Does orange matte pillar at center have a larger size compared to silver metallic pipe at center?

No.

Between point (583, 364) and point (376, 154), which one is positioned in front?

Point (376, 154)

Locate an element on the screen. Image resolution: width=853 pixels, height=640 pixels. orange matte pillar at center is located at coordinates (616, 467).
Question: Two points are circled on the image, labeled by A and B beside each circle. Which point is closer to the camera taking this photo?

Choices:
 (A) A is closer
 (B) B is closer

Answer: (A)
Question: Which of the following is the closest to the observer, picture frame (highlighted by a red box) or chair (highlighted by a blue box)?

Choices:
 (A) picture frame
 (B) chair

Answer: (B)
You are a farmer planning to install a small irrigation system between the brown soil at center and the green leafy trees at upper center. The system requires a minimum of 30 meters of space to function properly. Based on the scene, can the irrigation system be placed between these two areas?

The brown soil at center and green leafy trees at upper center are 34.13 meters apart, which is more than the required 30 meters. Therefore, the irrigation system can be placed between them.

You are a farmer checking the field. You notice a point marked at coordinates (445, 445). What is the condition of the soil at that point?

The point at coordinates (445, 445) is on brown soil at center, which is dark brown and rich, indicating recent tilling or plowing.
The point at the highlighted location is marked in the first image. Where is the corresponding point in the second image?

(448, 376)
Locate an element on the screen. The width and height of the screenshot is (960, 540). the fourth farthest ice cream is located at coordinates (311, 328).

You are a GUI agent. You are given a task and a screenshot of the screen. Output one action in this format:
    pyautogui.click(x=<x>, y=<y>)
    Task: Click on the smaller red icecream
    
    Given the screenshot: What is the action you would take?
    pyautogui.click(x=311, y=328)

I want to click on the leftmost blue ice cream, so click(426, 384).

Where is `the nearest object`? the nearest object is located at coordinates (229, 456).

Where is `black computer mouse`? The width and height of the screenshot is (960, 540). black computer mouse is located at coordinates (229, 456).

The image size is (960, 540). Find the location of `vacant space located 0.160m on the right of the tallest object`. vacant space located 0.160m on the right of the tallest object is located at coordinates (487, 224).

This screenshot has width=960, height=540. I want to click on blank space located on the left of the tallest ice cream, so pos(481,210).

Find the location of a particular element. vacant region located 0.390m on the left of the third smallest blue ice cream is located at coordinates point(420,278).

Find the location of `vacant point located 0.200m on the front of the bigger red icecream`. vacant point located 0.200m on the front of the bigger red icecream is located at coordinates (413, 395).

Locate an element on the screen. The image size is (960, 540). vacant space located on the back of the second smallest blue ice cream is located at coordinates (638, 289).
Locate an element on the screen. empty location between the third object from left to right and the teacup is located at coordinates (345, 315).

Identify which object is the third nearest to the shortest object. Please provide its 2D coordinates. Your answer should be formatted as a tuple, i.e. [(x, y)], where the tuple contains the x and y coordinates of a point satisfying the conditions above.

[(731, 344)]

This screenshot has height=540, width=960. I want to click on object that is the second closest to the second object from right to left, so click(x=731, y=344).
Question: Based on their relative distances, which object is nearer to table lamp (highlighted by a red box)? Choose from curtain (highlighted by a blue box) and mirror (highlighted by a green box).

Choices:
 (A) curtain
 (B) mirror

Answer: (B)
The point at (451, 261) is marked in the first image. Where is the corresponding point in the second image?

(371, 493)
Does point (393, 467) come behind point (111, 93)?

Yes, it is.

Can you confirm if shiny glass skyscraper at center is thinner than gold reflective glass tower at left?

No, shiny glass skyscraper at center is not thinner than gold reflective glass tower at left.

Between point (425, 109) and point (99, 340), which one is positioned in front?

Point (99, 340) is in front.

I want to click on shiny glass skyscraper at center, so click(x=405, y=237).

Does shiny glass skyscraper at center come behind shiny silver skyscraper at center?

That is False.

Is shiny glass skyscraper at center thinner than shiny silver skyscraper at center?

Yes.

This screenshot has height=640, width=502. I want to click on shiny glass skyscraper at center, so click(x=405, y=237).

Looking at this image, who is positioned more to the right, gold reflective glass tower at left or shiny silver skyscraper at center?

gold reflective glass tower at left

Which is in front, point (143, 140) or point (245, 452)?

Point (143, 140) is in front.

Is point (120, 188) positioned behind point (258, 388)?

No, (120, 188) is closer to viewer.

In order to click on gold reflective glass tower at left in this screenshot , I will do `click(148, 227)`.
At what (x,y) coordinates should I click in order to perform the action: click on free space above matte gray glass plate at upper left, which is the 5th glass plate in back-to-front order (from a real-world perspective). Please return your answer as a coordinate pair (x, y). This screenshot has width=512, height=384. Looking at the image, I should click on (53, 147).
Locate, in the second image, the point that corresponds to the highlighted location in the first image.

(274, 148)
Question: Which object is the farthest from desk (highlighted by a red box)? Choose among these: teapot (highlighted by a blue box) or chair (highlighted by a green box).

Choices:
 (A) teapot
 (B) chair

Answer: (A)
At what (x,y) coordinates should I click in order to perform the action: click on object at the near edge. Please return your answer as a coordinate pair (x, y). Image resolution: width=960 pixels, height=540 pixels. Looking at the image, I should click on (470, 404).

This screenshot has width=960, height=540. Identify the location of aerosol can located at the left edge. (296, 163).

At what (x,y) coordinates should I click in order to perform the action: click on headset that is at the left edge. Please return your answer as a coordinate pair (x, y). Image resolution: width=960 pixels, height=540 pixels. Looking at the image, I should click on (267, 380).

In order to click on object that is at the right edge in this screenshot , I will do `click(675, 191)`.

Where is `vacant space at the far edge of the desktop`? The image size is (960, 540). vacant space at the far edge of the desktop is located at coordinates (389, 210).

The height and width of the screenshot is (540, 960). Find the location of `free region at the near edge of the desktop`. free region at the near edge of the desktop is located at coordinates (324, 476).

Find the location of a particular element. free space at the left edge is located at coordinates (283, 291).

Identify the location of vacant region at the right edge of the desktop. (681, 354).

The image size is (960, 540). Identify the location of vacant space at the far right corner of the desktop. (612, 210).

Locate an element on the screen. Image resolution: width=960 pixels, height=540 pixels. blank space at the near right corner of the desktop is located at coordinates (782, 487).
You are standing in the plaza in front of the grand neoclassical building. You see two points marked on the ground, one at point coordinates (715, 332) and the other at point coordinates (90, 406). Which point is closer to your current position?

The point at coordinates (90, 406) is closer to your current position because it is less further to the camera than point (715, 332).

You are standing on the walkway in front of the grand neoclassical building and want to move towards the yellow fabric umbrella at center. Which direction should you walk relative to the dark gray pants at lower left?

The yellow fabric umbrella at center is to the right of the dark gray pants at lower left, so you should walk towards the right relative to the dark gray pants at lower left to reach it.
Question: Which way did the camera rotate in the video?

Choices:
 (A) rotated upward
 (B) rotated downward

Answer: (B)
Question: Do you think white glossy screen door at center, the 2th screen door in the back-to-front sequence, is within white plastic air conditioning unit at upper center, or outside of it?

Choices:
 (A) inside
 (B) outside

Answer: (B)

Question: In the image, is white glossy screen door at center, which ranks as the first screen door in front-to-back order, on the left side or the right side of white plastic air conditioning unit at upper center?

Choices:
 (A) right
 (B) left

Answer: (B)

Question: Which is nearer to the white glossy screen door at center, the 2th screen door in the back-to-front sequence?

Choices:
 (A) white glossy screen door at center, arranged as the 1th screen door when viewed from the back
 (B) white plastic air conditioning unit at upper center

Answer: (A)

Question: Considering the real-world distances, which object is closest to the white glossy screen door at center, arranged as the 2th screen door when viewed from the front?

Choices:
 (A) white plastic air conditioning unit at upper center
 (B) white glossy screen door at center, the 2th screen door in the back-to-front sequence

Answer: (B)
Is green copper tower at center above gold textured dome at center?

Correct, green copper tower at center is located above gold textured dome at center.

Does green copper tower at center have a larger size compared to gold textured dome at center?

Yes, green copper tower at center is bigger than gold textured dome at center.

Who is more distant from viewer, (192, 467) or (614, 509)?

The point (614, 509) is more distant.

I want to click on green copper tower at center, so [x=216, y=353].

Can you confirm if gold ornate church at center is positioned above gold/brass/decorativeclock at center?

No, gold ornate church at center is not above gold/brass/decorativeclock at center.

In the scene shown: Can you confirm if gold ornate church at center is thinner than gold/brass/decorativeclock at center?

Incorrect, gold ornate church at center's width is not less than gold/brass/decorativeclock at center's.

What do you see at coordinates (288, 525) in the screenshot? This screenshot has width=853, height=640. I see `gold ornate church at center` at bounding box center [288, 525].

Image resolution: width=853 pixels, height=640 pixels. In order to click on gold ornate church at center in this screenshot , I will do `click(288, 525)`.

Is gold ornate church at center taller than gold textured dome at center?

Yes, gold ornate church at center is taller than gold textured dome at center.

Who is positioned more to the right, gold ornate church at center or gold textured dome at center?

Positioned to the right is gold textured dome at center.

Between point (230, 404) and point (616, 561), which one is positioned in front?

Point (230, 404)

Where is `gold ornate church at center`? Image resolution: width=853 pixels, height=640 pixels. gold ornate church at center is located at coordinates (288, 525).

# # # #

What you need to do - Please copy out everything from the line containing "Does green copper" down to the last of the entries, with both ends included.

Task result -
Does green copper tower at center have a larger size compared to gold textured dome at center?

Yes, green copper tower at center is bigger than gold textured dome at center.

Who is more distant from viewer, (192, 467) or (614, 509)?

The point (614, 509) is more distant.

I want to click on green copper tower at center, so [x=216, y=353].

Can you confirm if gold ornate church at center is positioned above gold/brass/decorativeclock at center?

No, gold ornate church at center is not above gold/brass/decorativeclock at center.

In the scene shown: Can you confirm if gold ornate church at center is thinner than gold/brass/decorativeclock at center?

Incorrect, gold ornate church at center's width is not less than gold/brass/decorativeclock at center's.

What do you see at coordinates (288, 525) in the screenshot? This screenshot has width=853, height=640. I see `gold ornate church at center` at bounding box center [288, 525].

Image resolution: width=853 pixels, height=640 pixels. In order to click on gold ornate church at center in this screenshot , I will do `click(288, 525)`.

Is gold ornate church at center taller than gold textured dome at center?

Yes, gold ornate church at center is taller than gold textured dome at center.

Who is positioned more to the right, gold ornate church at center or gold textured dome at center?

Positioned to the right is gold textured dome at center.

Between point (230, 404) and point (616, 561), which one is positioned in front?

Point (230, 404)

Where is `gold ornate church at center`? Image resolution: width=853 pixels, height=640 pixels. gold ornate church at center is located at coordinates (288, 525).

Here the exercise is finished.